> [EXTRACTED MATERIAL]:
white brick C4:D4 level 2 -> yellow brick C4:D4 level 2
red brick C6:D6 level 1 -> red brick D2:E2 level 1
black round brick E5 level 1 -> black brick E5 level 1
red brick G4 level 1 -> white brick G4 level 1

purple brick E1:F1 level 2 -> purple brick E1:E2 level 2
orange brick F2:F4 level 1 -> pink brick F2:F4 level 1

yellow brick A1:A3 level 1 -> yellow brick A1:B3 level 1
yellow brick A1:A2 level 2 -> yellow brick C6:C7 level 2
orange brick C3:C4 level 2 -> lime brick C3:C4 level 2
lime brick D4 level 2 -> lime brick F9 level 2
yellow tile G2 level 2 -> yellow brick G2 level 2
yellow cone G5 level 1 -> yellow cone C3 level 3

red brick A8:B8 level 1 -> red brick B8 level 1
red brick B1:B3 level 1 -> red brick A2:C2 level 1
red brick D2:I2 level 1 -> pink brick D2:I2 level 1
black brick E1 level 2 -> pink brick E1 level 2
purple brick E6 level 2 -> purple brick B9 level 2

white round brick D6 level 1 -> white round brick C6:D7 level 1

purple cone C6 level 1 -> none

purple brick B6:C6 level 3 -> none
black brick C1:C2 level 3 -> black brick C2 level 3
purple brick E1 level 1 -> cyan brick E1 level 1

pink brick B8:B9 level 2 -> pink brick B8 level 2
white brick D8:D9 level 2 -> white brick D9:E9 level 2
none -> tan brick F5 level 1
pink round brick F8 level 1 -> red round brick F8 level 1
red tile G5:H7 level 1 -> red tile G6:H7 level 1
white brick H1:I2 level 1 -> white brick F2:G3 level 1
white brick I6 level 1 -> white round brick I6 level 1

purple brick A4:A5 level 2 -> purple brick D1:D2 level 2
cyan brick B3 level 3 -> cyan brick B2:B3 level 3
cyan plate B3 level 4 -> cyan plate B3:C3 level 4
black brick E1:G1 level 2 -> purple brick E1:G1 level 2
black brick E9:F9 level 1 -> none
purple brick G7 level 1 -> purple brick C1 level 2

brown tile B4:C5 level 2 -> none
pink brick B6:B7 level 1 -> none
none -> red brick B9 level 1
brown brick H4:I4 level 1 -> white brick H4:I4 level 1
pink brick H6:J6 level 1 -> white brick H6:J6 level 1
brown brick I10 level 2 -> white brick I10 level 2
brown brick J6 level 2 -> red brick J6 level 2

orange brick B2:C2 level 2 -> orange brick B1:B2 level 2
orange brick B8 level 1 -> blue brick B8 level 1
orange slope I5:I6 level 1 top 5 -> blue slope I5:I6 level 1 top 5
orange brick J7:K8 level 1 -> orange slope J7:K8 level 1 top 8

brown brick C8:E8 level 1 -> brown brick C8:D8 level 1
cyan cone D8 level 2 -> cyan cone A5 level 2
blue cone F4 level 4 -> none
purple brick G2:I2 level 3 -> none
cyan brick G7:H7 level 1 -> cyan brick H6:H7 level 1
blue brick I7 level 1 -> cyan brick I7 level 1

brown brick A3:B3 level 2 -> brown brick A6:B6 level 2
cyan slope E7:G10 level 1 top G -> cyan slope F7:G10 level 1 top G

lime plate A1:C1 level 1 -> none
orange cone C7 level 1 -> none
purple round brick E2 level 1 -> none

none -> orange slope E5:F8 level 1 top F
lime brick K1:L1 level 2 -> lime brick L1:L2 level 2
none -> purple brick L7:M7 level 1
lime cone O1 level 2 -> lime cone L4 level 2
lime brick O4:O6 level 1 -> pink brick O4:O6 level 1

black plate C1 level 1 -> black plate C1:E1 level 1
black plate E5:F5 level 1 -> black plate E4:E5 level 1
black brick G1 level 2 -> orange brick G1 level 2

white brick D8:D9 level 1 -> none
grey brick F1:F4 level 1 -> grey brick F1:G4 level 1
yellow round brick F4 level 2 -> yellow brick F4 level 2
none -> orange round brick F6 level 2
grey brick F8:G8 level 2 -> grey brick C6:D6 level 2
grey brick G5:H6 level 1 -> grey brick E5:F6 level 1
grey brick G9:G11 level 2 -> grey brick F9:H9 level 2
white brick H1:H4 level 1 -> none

> [EXERCISE OBJECTIVE]:
Nothing but the lines from the one with "lime cone O1 level 2 -> lime cone L4 level 2" to the last line of the data should appear in the answer, each exactly as it stands.

> [RESULT OF THE TASK]:
lime cone O1 level 2 -> lime cone L4 level 2
lime brick O4:O6 level 1 -> pink brick O4:O6 level 1

black plate C1 level 1 -> black plate C1:E1 level 1
black plate E5:F5 level 1 -> black plate E4:E5 level 1
black brick G1 level 2 -> orange brick G1 level 2

white brick D8:D9 level 1 -> none
grey brick F1:F4 level 1 -> grey brick F1:G4 level 1
yellow round brick F4 level 2 -> yellow brick F4 level 2
none -> orange round brick F6 level 2
grey brick F8:G8 level 2 -> grey brick C6:D6 level 2
grey brick G5:H6 level 1 -> grey brick E5:F6 level 1
grey brick G9:G11 level 2 -> grey brick F9:H9 level 2
white brick H1:H4 level 1 -> none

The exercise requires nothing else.